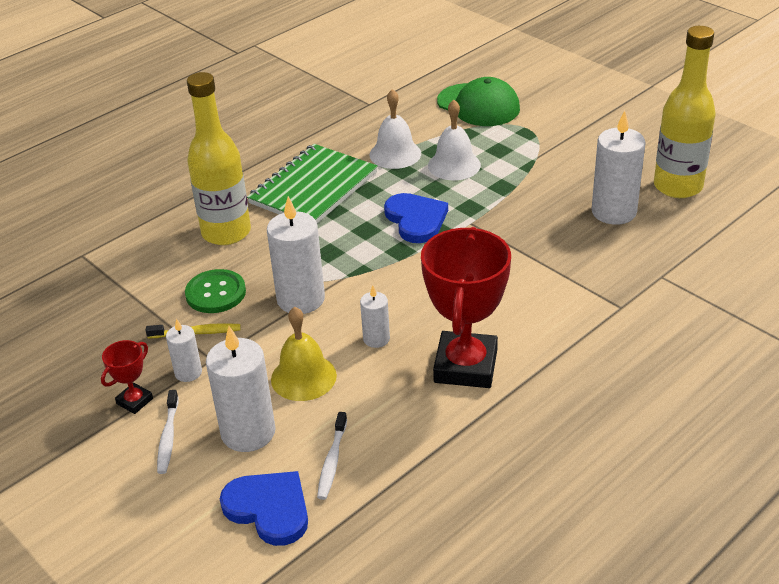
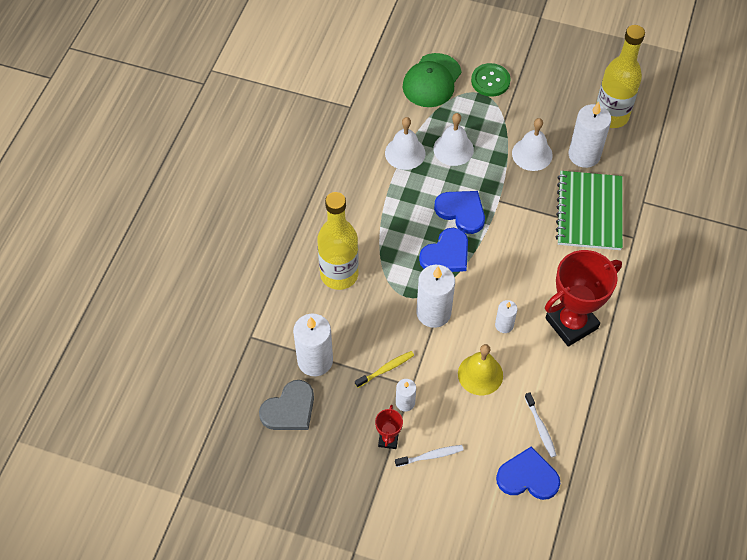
camera: 30 degrees left, 20 degrees up
(56, 332) = (289, 409): none -> grey heart
(168, 437) = (430, 456): white toothbrush -> white toothbrush turned 75 degrees counterclockwise
(216, 293) = (373, 331): green button -> green button (490, 81)
(248, 432) = (476, 430): white candle -> white candle (315, 360)
(313, 188) = (370, 208): green notebook -> green notebook (589, 212)
(364, 251) = (446, 254): none -> blue heart
(465, 366) = (571, 323): red trophy -> red trophy turned 75 degrees clockwise
(478, 105) = (432, 80): green cap -> green cap turned 105 degrees clockwise
(546, 194) = (532, 154): none -> white bell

> _TASK TO COMPLETE_: Could you copy exactly the line containing "(248, 432) = (476, 430): white" and each line after it through the end of the records, and nothing else?

> _RESPONSE AREA_:
(248, 432) = (476, 430): white candle -> white candle (315, 360)
(313, 188) = (370, 208): green notebook -> green notebook (589, 212)
(364, 251) = (446, 254): none -> blue heart
(465, 366) = (571, 323): red trophy -> red trophy turned 75 degrees clockwise
(478, 105) = (432, 80): green cap -> green cap turned 105 degrees clockwise
(546, 194) = (532, 154): none -> white bell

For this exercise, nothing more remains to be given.